DATASET EXCERPT:
- - - -

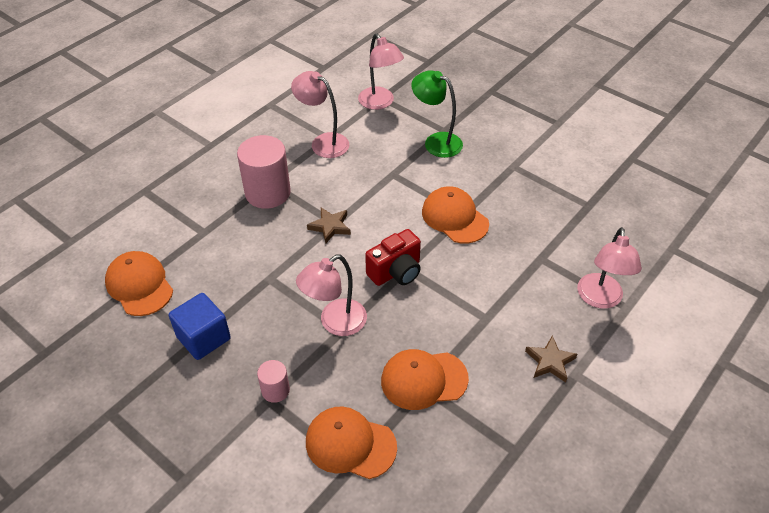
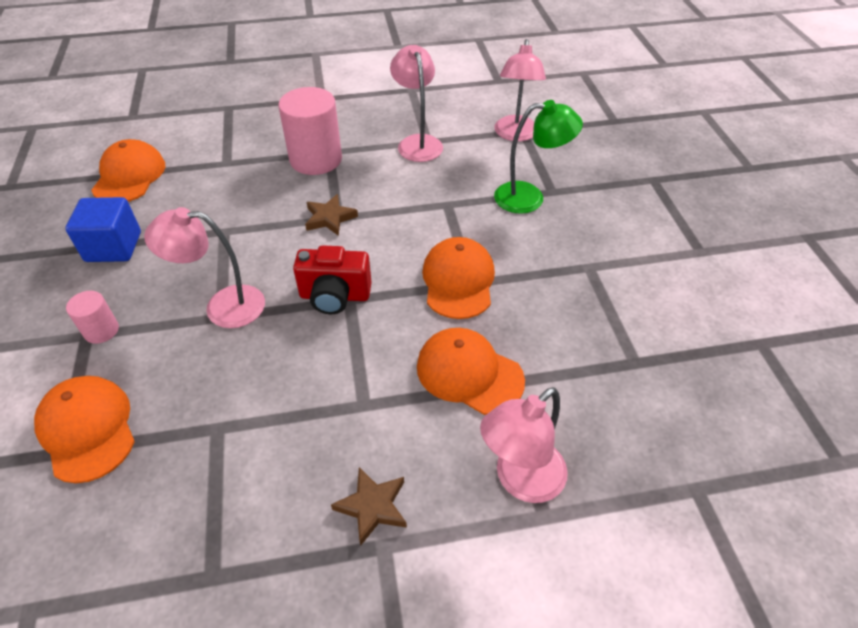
camera: 40 degrees right, 0 degrees up
orange cap [381,349,469,410] -> orange cap moved to [417,328,525,415]
green lamp [411,70,463,158] -> green lamp turned 105 degrees clockwise [494,100,583,214]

- - - -

TASK ITEM: Each line holding the word "degrees" must be copied from the data.

SOLUTION:
camera: 40 degrees right, 0 degrees up
green lamp [411,70,463,158] -> green lamp turned 105 degrees clockwise [494,100,583,214]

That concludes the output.